## [Directions]
Reproduce verbatim only the lines from the one containing "orange flashlight: 2 -> 1" through the last line below, both included.

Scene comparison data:
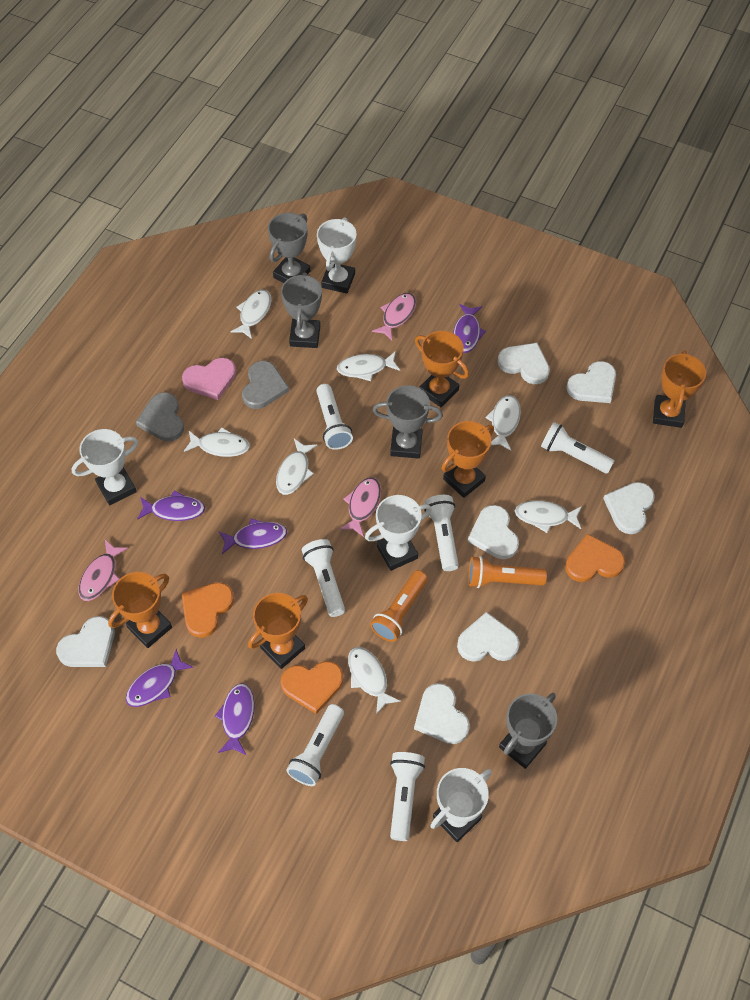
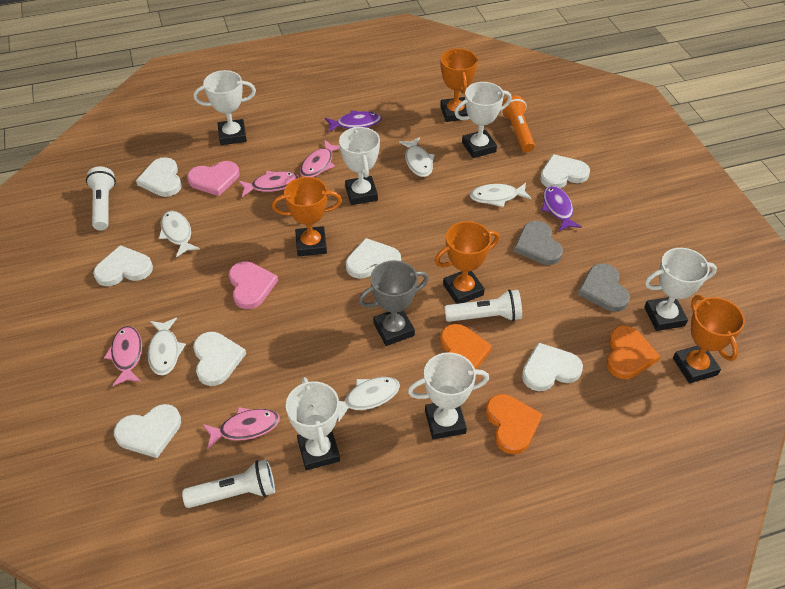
grey trophy: 4 -> 1
orange flashlight: 2 -> 1
orange trophy: 5 -> 4
pink fish: 3 -> 4
pink heart: 1 -> 2
purple fish: 5 -> 2
white fish: 7 -> 5
white flashlight: 6 -> 3
white trophy: 4 -> 6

## [Answer to this problem]
orange flashlight: 2 -> 1
orange trophy: 5 -> 4
pink fish: 3 -> 4
pink heart: 1 -> 2
purple fish: 5 -> 2
white fish: 7 -> 5
white flashlight: 6 -> 3
white trophy: 4 -> 6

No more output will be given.